HOW TO COMPLETE THIS TASK:
Print the data exactly as written, line for line, and leave its pictures behind.

RECORDS FOR PROCESSING:
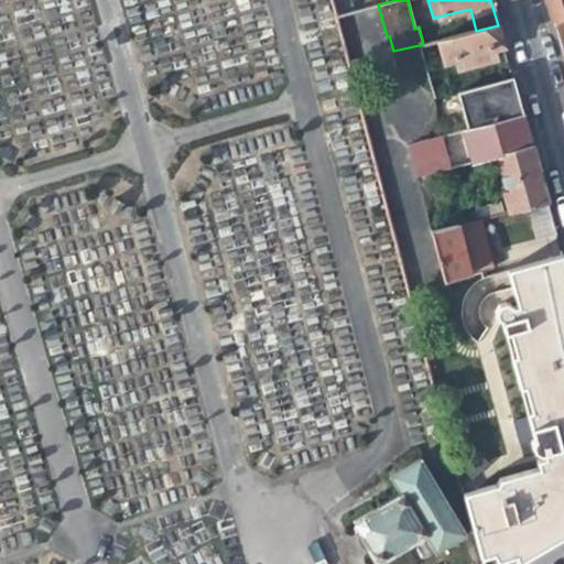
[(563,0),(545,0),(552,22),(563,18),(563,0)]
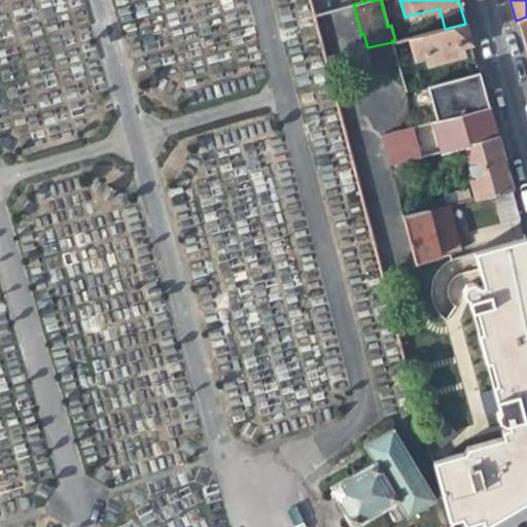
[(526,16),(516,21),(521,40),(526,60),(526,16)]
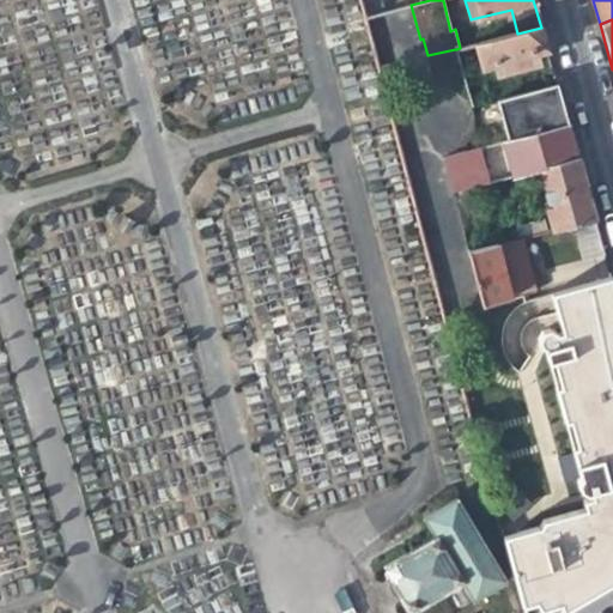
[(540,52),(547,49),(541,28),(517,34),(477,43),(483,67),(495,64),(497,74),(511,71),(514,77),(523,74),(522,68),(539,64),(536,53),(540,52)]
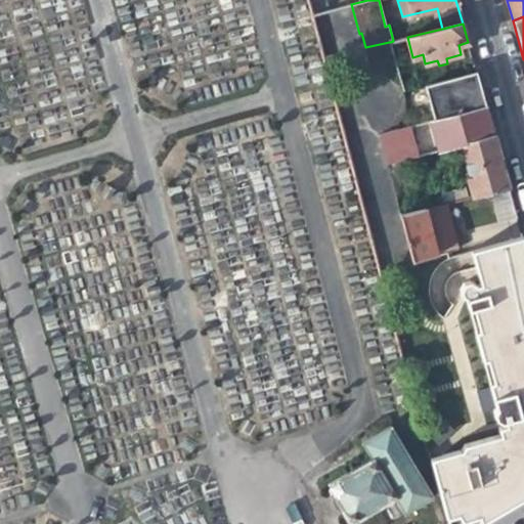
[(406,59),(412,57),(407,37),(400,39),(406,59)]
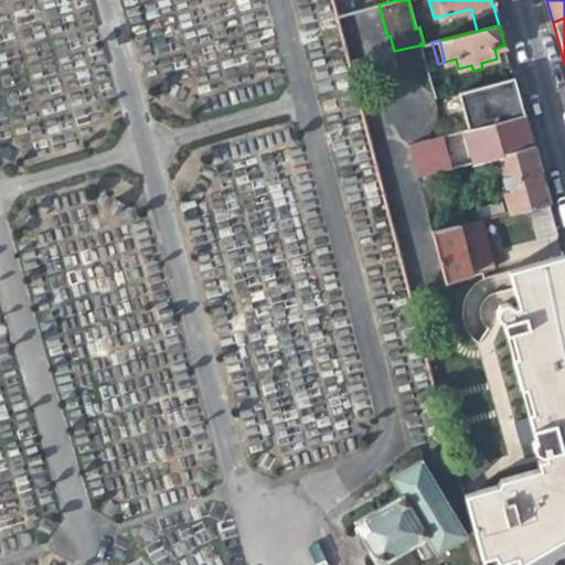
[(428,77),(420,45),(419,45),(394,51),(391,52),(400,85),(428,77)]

RESPONSE:
[(563,0),(545,0),(552,22),(563,18),(563,0)]
[(526,16),(516,21),(521,40),(526,60),(526,16)]
[(540,52),(547,49),(541,28),(517,34),(477,43),(483,67),(495,64),(497,74),(511,71),(514,77),(523,74),(522,68),(539,64),(536,53),(540,52)]
[(406,59),(412,57),(407,37),(400,39),(406,59)]
[(428,77),(420,45),(419,45),(394,51),(391,52),(400,85),(428,77)]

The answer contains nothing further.